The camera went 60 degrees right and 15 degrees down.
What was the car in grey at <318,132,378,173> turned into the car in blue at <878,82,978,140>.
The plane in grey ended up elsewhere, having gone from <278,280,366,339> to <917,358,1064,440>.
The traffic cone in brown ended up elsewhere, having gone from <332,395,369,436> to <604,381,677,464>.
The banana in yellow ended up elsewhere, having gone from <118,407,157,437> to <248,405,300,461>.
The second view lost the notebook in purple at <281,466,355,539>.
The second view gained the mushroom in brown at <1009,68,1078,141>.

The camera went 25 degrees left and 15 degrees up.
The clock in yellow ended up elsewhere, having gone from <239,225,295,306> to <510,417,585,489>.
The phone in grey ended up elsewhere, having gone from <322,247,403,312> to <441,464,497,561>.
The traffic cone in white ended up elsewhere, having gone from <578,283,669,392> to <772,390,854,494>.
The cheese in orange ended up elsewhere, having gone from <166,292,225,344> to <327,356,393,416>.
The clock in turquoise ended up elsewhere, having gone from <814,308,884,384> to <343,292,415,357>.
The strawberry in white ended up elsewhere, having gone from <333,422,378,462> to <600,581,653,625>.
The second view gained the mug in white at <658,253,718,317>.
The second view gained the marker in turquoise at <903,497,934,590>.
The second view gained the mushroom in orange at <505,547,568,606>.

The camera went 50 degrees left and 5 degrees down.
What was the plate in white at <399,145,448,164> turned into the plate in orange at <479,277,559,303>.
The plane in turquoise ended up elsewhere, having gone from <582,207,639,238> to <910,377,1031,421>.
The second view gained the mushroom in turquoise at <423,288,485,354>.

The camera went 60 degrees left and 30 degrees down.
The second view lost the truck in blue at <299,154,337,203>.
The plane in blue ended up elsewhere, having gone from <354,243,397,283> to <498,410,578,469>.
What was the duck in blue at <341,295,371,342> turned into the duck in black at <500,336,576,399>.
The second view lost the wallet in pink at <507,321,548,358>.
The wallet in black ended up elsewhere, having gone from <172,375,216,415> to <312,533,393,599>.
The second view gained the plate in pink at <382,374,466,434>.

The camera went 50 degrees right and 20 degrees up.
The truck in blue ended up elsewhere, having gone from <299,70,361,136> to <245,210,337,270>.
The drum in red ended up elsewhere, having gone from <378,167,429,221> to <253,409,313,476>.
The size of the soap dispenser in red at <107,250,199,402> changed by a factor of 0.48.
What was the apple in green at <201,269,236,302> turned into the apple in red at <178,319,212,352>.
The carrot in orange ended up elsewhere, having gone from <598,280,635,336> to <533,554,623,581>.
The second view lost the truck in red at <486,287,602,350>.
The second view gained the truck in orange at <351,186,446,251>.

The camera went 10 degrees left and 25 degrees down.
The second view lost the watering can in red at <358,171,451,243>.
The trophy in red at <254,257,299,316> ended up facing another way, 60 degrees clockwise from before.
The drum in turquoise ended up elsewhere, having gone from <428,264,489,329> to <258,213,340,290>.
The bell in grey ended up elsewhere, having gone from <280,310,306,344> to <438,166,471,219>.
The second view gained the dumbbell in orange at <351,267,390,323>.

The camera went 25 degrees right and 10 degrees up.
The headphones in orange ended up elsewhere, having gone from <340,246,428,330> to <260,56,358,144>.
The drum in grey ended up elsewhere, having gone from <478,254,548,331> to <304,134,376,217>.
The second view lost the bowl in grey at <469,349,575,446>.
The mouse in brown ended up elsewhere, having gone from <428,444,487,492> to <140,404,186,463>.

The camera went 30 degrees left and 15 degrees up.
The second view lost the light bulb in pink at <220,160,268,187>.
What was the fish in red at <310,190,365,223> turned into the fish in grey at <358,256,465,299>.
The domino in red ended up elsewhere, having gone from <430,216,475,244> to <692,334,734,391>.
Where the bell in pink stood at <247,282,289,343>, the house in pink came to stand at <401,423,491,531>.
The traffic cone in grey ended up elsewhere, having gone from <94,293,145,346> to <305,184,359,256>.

----

The full listing above should be returned exactly as supplied.

The camera went 60 degrees right and 15 degrees down.
What was the car in grey at <318,132,378,173> turned into the car in blue at <878,82,978,140>.
The plane in grey ended up elsewhere, having gone from <278,280,366,339> to <917,358,1064,440>.
The traffic cone in brown ended up elsewhere, having gone from <332,395,369,436> to <604,381,677,464>.
The banana in yellow ended up elsewhere, having gone from <118,407,157,437> to <248,405,300,461>.
The second view lost the notebook in purple at <281,466,355,539>.
The second view gained the mushroom in brown at <1009,68,1078,141>.

The camera went 25 degrees left and 15 degrees up.
The clock in yellow ended up elsewhere, having gone from <239,225,295,306> to <510,417,585,489>.
The phone in grey ended up elsewhere, having gone from <322,247,403,312> to <441,464,497,561>.
The traffic cone in white ended up elsewhere, having gone from <578,283,669,392> to <772,390,854,494>.
The cheese in orange ended up elsewhere, having gone from <166,292,225,344> to <327,356,393,416>.
The clock in turquoise ended up elsewhere, having gone from <814,308,884,384> to <343,292,415,357>.
The strawberry in white ended up elsewhere, having gone from <333,422,378,462> to <600,581,653,625>.
The second view gained the mug in white at <658,253,718,317>.
The second view gained the marker in turquoise at <903,497,934,590>.
The second view gained the mushroom in orange at <505,547,568,606>.

The camera went 50 degrees left and 5 degrees down.
What was the plate in white at <399,145,448,164> turned into the plate in orange at <479,277,559,303>.
The plane in turquoise ended up elsewhere, having gone from <582,207,639,238> to <910,377,1031,421>.
The second view gained the mushroom in turquoise at <423,288,485,354>.

The camera went 60 degrees left and 30 degrees down.
The second view lost the truck in blue at <299,154,337,203>.
The plane in blue ended up elsewhere, having gone from <354,243,397,283> to <498,410,578,469>.
What was the duck in blue at <341,295,371,342> turned into the duck in black at <500,336,576,399>.
The second view lost the wallet in pink at <507,321,548,358>.
The wallet in black ended up elsewhere, having gone from <172,375,216,415> to <312,533,393,599>.
The second view gained the plate in pink at <382,374,466,434>.

The camera went 50 degrees right and 20 degrees up.
The truck in blue ended up elsewhere, having gone from <299,70,361,136> to <245,210,337,270>.
The drum in red ended up elsewhere, having gone from <378,167,429,221> to <253,409,313,476>.
The size of the soap dispenser in red at <107,250,199,402> changed by a factor of 0.48.
What was the apple in green at <201,269,236,302> turned into the apple in red at <178,319,212,352>.
The carrot in orange ended up elsewhere, having gone from <598,280,635,336> to <533,554,623,581>.
The second view lost the truck in red at <486,287,602,350>.
The second view gained the truck in orange at <351,186,446,251>.

The camera went 10 degrees left and 25 degrees down.
The second view lost the watering can in red at <358,171,451,243>.
The trophy in red at <254,257,299,316> ended up facing another way, 60 degrees clockwise from before.
The drum in turquoise ended up elsewhere, having gone from <428,264,489,329> to <258,213,340,290>.
The bell in grey ended up elsewhere, having gone from <280,310,306,344> to <438,166,471,219>.
The second view gained the dumbbell in orange at <351,267,390,323>.

The camera went 25 degrees right and 10 degrees up.
The headphones in orange ended up elsewhere, having gone from <340,246,428,330> to <260,56,358,144>.
The drum in grey ended up elsewhere, having gone from <478,254,548,331> to <304,134,376,217>.
The second view lost the bowl in grey at <469,349,575,446>.
The mouse in brown ended up elsewhere, having gone from <428,444,487,492> to <140,404,186,463>.

The camera went 30 degrees left and 15 degrees up.
The second view lost the light bulb in pink at <220,160,268,187>.
What was the fish in red at <310,190,365,223> turned into the fish in grey at <358,256,465,299>.
The domino in red ended up elsewhere, having gone from <430,216,475,244> to <692,334,734,391>.
Where the bell in pink stood at <247,282,289,343>, the house in pink came to stand at <401,423,491,531>.
The traffic cone in grey ended up elsewhere, having gone from <94,293,145,346> to <305,184,359,256>.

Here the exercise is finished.